§ **Task**
Determine how many of the lines below hold the word "white". Give the number and nothing else.

[Object matching data]

================================

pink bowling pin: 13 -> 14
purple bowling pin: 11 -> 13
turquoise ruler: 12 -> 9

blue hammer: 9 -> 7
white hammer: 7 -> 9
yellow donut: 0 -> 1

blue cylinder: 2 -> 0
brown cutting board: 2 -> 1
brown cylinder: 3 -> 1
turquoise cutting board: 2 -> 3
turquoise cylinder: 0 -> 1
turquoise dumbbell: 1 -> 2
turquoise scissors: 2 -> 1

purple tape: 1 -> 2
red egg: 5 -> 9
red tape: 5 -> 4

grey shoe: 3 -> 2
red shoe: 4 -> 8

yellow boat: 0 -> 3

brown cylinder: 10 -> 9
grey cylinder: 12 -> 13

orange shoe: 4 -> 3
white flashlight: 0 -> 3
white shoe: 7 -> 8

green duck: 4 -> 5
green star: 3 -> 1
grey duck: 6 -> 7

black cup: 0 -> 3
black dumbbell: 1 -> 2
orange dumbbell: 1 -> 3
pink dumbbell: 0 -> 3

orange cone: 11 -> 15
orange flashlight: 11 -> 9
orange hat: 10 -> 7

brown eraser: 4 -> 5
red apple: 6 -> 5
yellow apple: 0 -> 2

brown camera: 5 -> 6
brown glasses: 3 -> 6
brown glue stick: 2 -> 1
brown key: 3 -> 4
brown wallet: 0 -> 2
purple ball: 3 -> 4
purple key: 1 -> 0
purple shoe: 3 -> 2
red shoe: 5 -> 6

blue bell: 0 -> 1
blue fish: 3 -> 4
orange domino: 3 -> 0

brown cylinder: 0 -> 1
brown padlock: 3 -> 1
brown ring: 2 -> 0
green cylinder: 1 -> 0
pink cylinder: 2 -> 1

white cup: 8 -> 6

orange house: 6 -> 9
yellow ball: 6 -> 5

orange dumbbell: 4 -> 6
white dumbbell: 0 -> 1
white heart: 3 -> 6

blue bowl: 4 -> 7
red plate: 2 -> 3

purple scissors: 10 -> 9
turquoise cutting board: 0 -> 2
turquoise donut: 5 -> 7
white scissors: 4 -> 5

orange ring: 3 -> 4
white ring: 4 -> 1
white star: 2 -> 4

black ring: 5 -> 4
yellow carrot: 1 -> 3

================================

§ **Answer space**
9